* Exercise details *
List every line in the items below that contains the string "kern". Case counts.

Dataset excerpts:
↓↓↓

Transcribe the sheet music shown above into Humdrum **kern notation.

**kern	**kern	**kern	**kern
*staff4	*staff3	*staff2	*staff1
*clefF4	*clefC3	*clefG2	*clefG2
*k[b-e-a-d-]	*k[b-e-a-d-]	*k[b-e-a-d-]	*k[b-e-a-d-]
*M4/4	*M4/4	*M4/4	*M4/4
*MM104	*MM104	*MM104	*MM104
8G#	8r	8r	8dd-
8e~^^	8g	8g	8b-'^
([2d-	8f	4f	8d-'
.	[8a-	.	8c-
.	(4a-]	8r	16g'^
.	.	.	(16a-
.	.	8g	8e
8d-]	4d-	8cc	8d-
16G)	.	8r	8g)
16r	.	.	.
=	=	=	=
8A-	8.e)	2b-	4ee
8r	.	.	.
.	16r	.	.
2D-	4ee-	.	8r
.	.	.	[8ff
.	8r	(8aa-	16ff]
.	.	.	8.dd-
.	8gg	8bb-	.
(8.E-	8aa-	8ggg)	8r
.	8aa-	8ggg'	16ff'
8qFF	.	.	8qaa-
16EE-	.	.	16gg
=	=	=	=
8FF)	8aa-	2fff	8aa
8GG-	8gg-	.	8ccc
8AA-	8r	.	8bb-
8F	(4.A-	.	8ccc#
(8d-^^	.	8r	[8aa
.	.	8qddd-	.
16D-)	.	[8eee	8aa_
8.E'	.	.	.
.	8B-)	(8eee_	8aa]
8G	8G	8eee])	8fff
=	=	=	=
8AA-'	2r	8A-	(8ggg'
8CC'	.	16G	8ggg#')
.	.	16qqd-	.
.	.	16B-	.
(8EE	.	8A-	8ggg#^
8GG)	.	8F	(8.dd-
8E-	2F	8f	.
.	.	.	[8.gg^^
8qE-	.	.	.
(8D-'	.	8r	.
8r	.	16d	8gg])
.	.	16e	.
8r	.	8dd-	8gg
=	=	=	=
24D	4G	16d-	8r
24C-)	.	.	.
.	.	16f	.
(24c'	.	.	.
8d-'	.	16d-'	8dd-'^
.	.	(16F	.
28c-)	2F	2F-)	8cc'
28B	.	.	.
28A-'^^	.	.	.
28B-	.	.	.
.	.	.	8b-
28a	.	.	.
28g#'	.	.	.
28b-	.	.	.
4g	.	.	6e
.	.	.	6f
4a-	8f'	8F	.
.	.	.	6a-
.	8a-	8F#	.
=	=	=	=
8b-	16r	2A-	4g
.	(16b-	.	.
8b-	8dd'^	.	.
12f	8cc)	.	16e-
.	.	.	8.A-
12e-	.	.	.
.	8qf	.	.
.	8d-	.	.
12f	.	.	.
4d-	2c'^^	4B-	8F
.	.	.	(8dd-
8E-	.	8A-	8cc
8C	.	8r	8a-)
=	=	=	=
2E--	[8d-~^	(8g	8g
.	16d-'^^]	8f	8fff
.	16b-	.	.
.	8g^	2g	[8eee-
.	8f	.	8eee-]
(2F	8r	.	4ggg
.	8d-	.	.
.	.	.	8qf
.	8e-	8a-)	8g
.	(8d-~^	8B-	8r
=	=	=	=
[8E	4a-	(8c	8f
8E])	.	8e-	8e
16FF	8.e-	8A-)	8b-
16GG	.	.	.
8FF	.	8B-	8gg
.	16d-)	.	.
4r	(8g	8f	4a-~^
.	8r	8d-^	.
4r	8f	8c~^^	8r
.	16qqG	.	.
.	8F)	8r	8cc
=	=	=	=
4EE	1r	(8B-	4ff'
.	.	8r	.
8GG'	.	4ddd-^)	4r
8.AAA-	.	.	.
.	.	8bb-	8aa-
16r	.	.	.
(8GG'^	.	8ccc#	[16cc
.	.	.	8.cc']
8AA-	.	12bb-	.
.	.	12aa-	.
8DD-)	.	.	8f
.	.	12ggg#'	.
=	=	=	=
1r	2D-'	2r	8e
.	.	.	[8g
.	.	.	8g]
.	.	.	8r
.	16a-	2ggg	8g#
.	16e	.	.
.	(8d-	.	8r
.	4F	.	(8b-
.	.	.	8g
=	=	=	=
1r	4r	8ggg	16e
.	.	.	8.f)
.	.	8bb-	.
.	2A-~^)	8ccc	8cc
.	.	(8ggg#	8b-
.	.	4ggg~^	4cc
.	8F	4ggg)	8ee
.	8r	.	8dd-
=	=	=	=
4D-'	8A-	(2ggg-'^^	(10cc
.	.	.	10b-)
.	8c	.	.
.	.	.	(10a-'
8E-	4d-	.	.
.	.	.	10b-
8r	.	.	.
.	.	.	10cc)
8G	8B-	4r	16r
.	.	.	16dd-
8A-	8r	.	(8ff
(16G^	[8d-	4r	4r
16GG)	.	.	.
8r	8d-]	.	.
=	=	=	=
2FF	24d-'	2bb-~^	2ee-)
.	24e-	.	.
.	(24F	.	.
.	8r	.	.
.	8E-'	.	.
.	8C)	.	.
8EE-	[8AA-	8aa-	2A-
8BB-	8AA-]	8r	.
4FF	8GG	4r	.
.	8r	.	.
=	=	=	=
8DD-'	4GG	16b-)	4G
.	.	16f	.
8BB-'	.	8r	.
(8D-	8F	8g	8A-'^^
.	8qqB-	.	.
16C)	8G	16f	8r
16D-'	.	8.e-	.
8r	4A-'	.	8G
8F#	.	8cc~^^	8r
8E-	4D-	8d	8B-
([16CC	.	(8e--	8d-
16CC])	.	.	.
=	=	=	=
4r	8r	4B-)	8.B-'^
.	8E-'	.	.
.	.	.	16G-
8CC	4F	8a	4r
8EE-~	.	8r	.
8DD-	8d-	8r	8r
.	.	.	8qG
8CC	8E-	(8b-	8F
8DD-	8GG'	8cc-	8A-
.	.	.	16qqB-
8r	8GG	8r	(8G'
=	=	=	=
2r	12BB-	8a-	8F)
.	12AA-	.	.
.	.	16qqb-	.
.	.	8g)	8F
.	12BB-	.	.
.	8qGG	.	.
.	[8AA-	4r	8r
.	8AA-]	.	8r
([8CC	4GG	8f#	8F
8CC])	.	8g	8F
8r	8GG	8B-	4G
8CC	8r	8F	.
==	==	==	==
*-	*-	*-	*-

↑↑↑

* Task output *
Transcribe the sheet music shown above into Humdrum **kern notation.
**kern	**kern	**kern	**kern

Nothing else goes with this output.